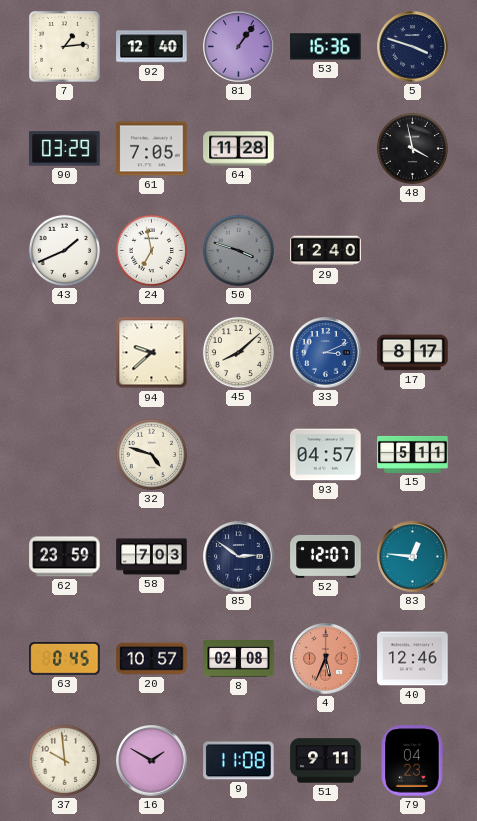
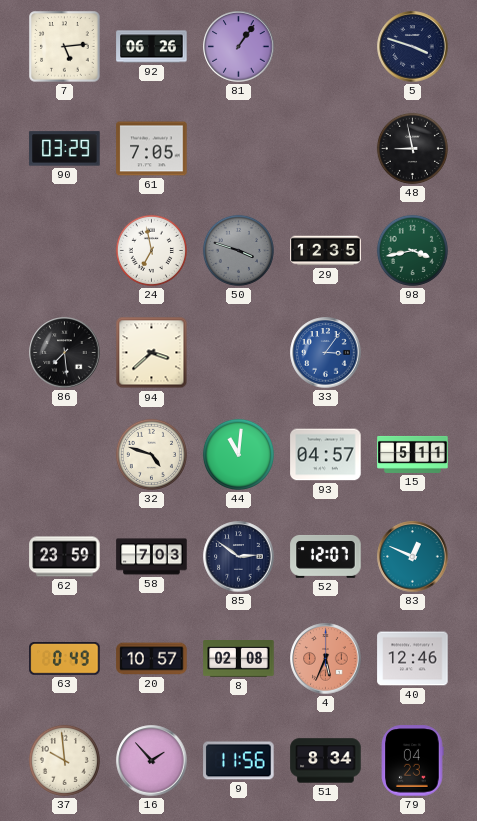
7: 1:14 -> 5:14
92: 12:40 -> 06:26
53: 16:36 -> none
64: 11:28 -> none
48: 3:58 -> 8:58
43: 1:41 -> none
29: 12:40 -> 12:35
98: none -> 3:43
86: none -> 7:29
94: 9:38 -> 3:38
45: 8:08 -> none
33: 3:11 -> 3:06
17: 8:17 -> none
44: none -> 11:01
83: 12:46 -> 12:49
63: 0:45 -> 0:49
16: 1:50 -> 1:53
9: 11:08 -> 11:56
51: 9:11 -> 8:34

......

- _Given task_: Rewrite the listing above as a numbered list of its lines, with blank lines left out and the pictures omitted.

- _Output of the task_:
1. 7: 1:14 -> 5:14
2. 92: 12:40 -> 06:26
3. 53: 16:36 -> none
4. 64: 11:28 -> none
5. 48: 3:58 -> 8:58
6. 43: 1:41 -> none
7. 29: 12:40 -> 12:35
8. 98: none -> 3:43
9. 86: none -> 7:29
10. 94: 9:38 -> 3:38
11. 45: 8:08 -> none
12. 33: 3:11 -> 3:06
13. 17: 8:17 -> none
14. 44: none -> 11:01
15. 83: 12:46 -> 12:49
16. 63: 0:45 -> 0:49
17. 16: 1:50 -> 1:53
18. 9: 11:08 -> 11:56
19. 51: 9:11 -> 8:34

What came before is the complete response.